#### [Task goal]
Quote the records that follow in full, leaving the pictures out.

Detected change data:
============================================================
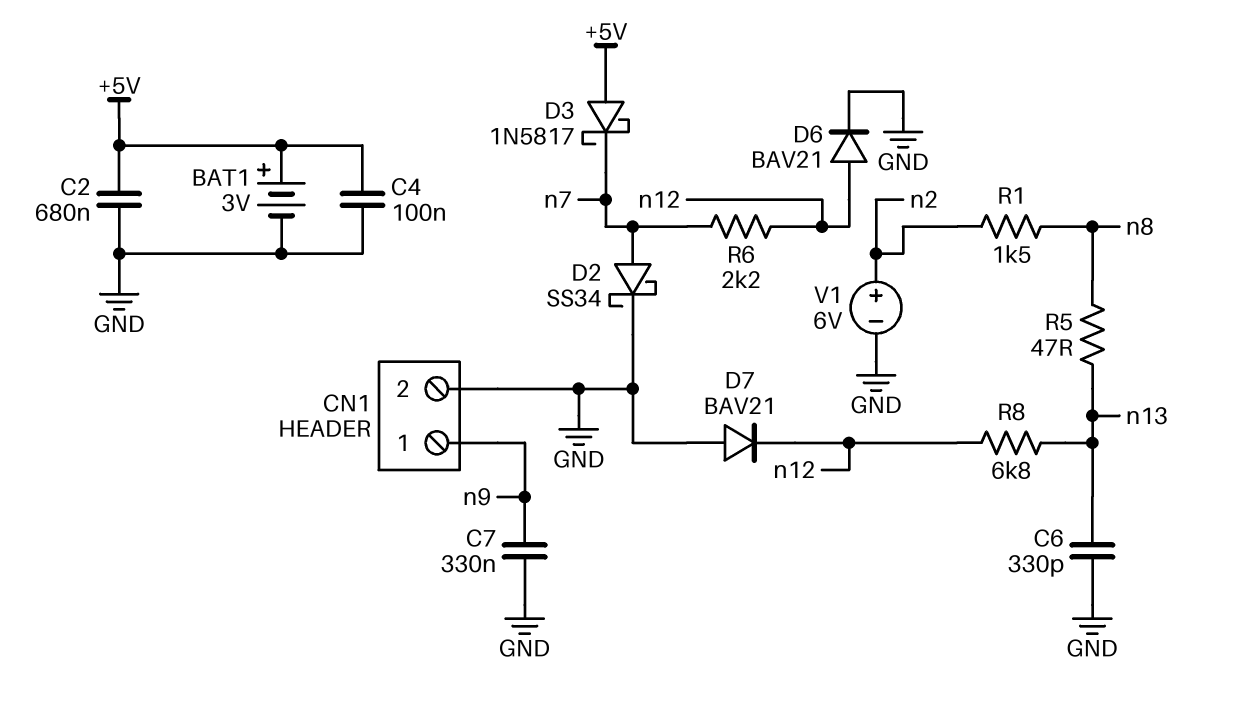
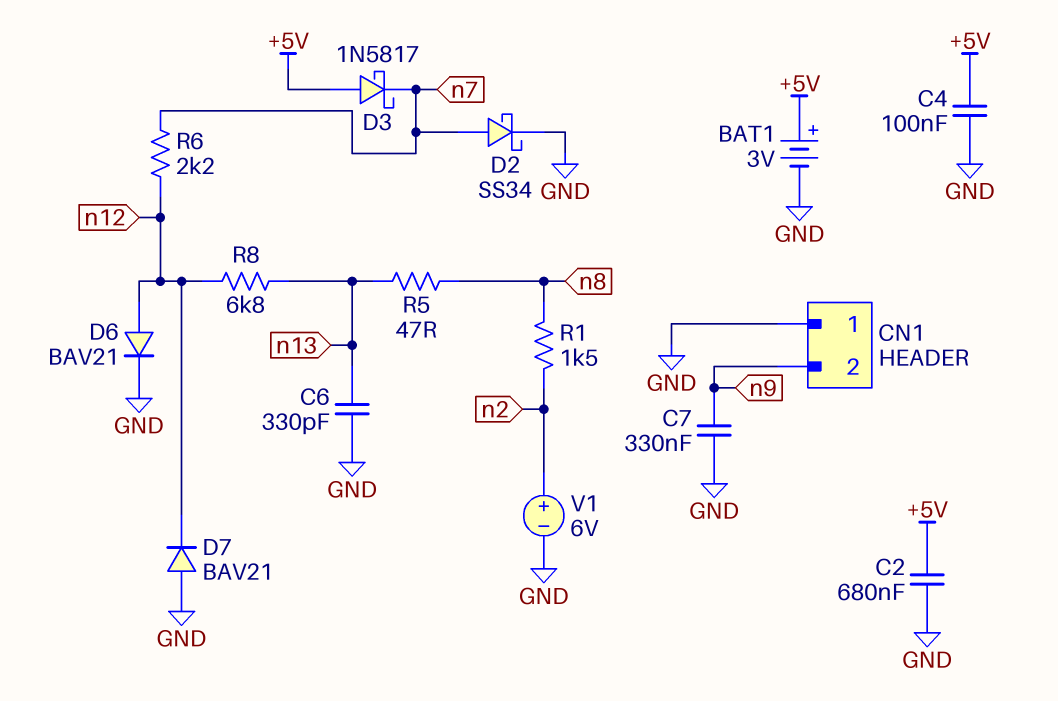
CN1 pin 1: n9 -> GND
CN1 pin 2: GND -> n9

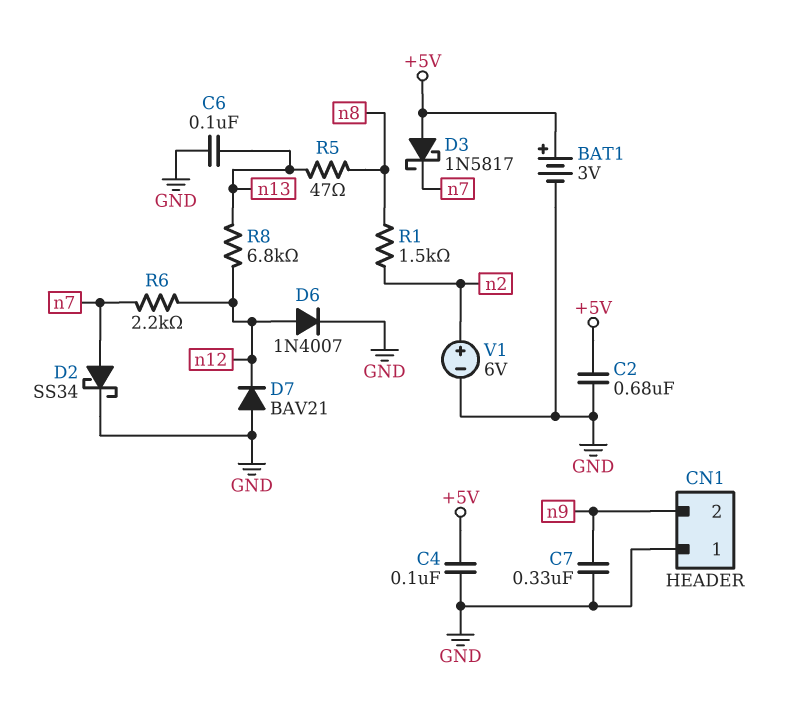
C6: 330pF (GND, n13) -> 100nF (GND, n13)
D6: diode BAV21 (A n12, K GND) -> diode 1N4007 (A n12, K GND)

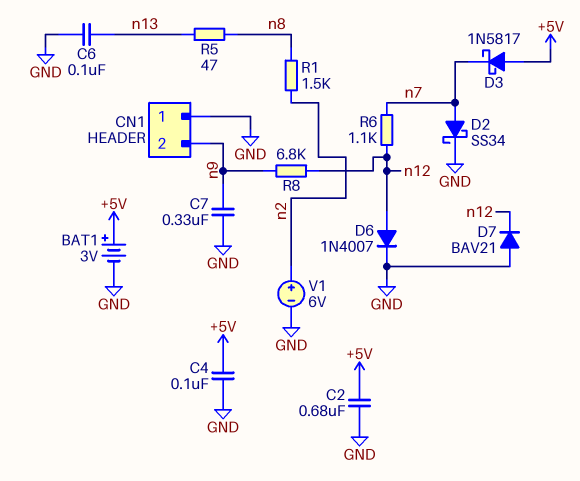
R6: 2.2k (n7, n12) -> 1.1k (n7, n12)
R8: 6.8k (n12, n13) -> 6.8k (n9, n12)

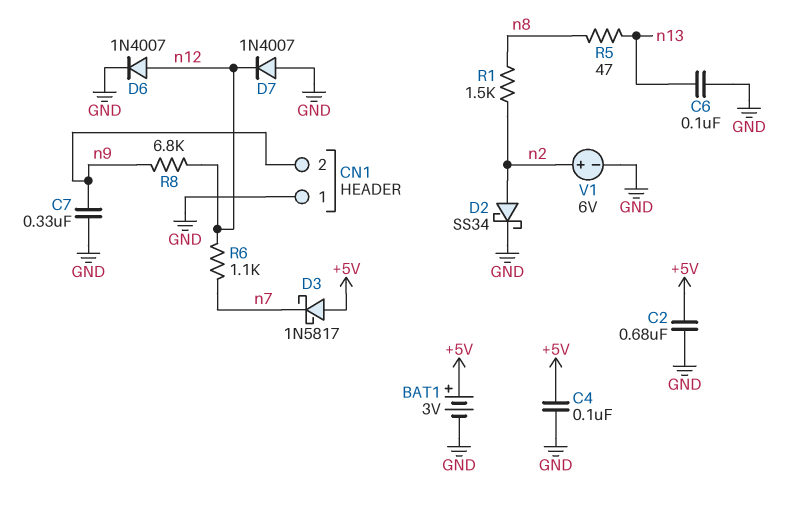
D2: schottky SS34 (A n7, K GND) -> schottky SS34 (A n2, K GND)
D7: diode BAV21 (A GND, K n12) -> diode 1N4007 (A GND, K n12)

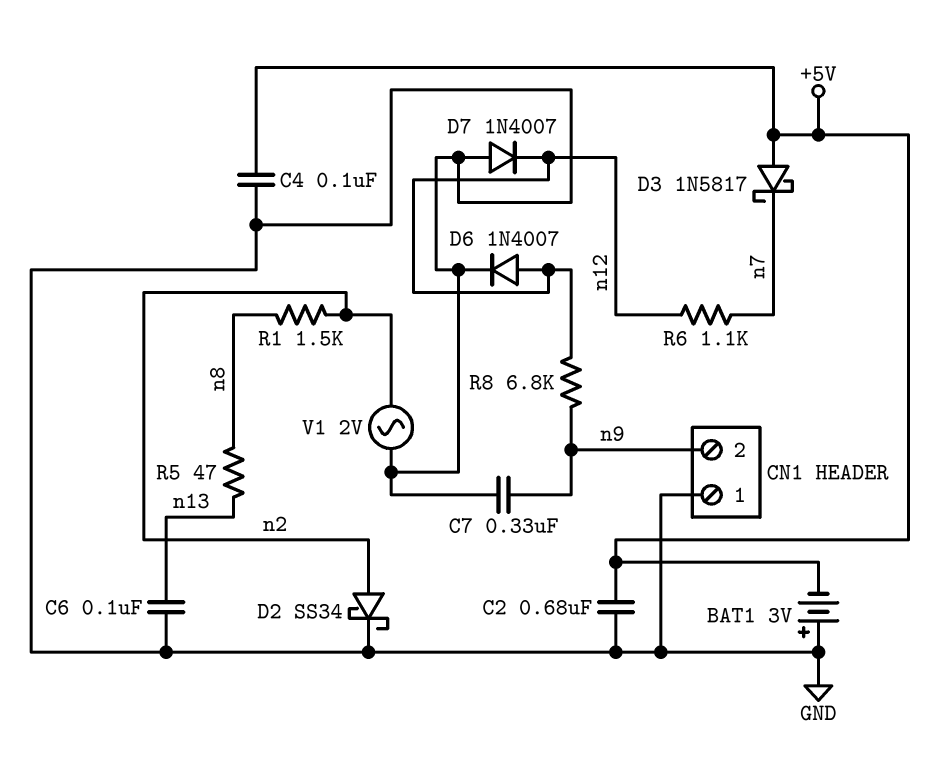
BAT1: 3V (plus +5V, minus GND) -> 3V (plus GND, minus +5V)
V1: 6V (plus n2, minus GND) -> AC 2V (GND, n2)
============================================================
#### [Solution for this problem]
CN1 pin 1: n9 -> GND
CN1 pin 2: GND -> n9

C6: 330pF (GND, n13) -> 100nF (GND, n13)
D6: diode BAV21 (A n12, K GND) -> diode 1N4007 (A n12, K GND)

R6: 2.2k (n7, n12) -> 1.1k (n7, n12)
R8: 6.8k (n12, n13) -> 6.8k (n9, n12)

D2: schottky SS34 (A n7, K GND) -> schottky SS34 (A n2, K GND)
D7: diode BAV21 (A GND, K n12) -> diode 1N4007 (A GND, K n12)

BAT1: 3V (plus +5V, minus GND) -> 3V (plus GND, minus +5V)
V1: 6V (plus n2, minus GND) -> AC 2V (GND, n2)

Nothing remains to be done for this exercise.